Object transformation records
━━━━

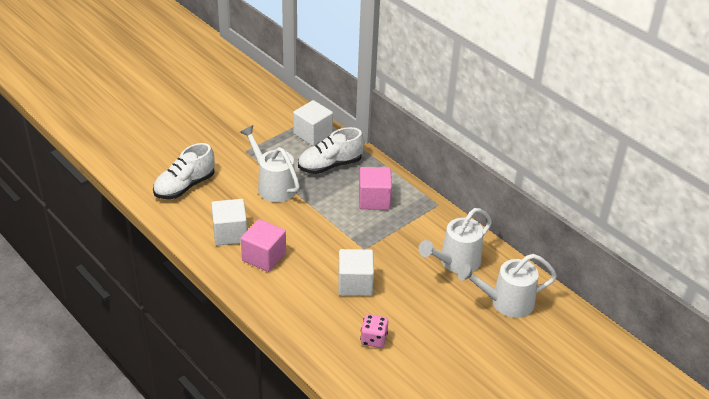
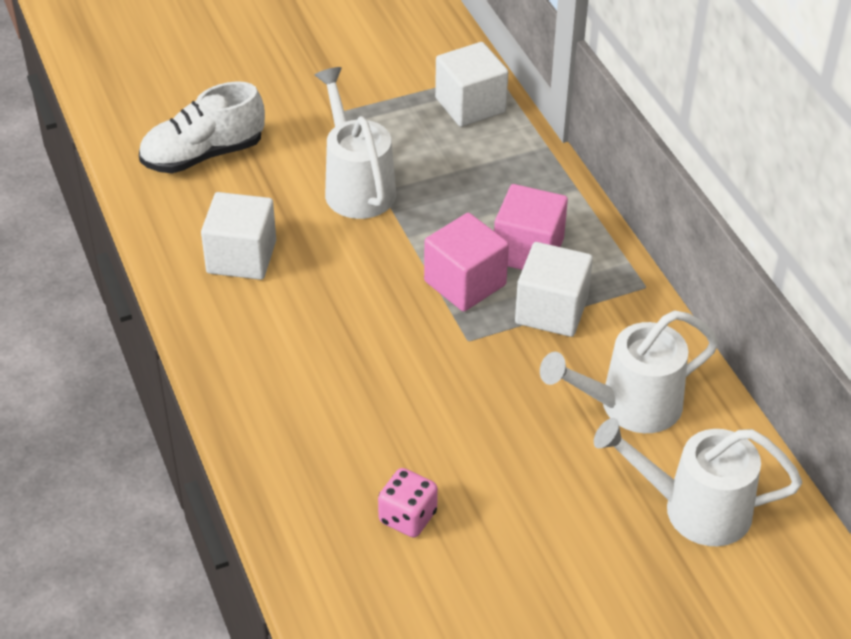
camera: 20 degrees right, 5 degrees up
pink cube [241,219,286,272] -> pink cube moved to [424,213,509,312]
white shoe [298,127,364,174] -> none
white cube [338,249,374,296] -> white cube moved to [515,242,593,337]

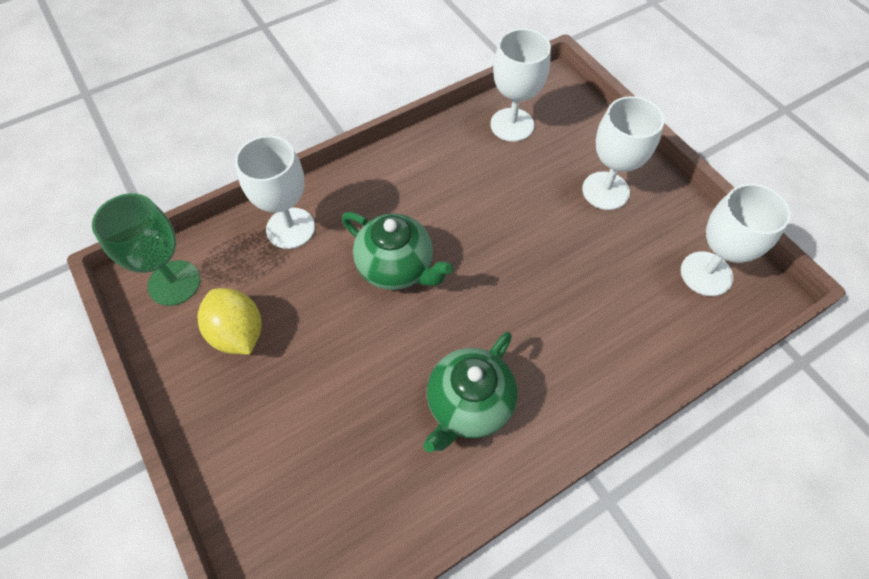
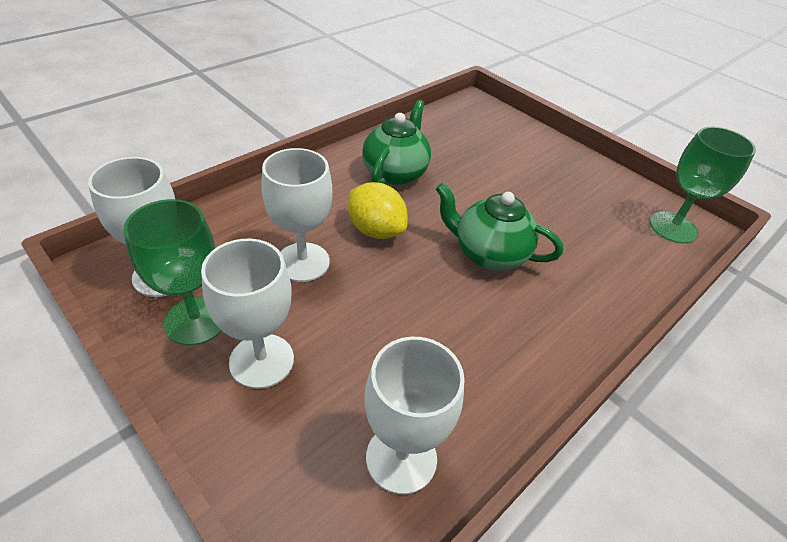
camera: 165 degrees right, 15 degrees down
yellow lemon [198,288,261,354] -> yellow lemon moved to [348,182,408,239]
white goblet [235,135,315,249] -> white goblet moved to [261,148,333,282]
none -> green goblet [123,199,222,346]

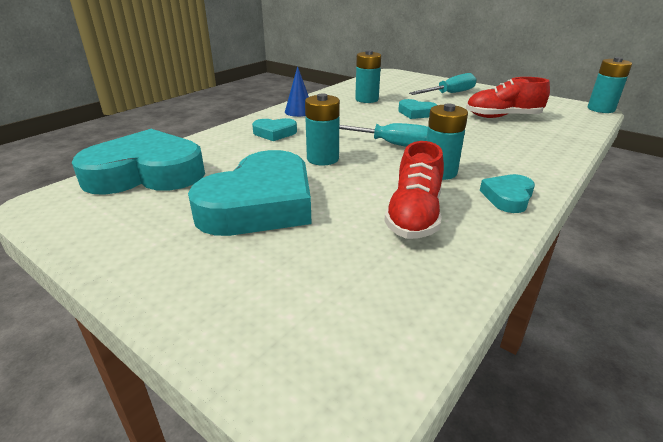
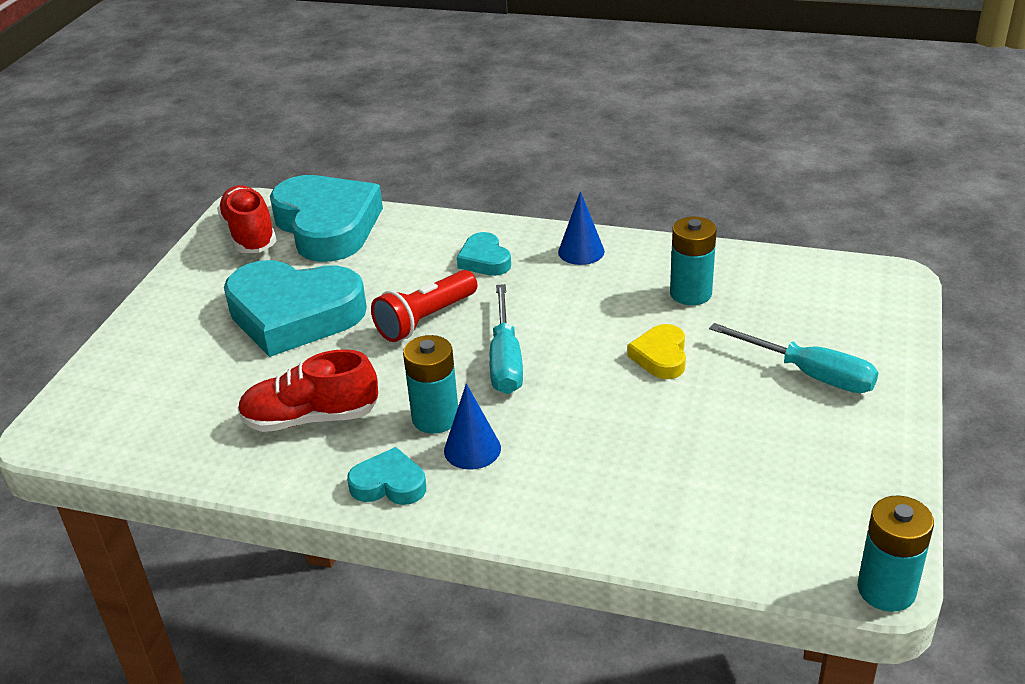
camera: 70 degrees right, 5 degrees up
turquoise battery [305,93,340,166] -> red flashlight [371,270,477,342]
turquoise heart [398,99,437,119] -> yellow heart [627,324,686,379]
red shoe [466,77,550,118] -> red shoe moved to [217,185,277,253]
none -> blue cone [444,383,501,470]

━━━━

--- EXERCISE REQUIREMENTS ---
Would you transcribe, exactly and only, the lines from the one that contains "pink cube [241,219,286,272]" through the last line of the data above, without any pictures?

--- SOLUTION TO THE PROBLEM ---
pink cube [241,219,286,272] -> pink cube moved to [424,213,509,312]
white shoe [298,127,364,174] -> none
white cube [338,249,374,296] -> white cube moved to [515,242,593,337]

camera: 165 degrees right, 15 degrees down
yellow lemon [198,288,261,354] -> yellow lemon moved to [348,182,408,239]
white goblet [235,135,315,249] -> white goblet moved to [261,148,333,282]
none -> green goblet [123,199,222,346]

camera: 70 degrees right, 5 degrees up
turquoise battery [305,93,340,166] -> red flashlight [371,270,477,342]
turquoise heart [398,99,437,119] -> yellow heart [627,324,686,379]
red shoe [466,77,550,118] -> red shoe moved to [217,185,277,253]
none -> blue cone [444,383,501,470]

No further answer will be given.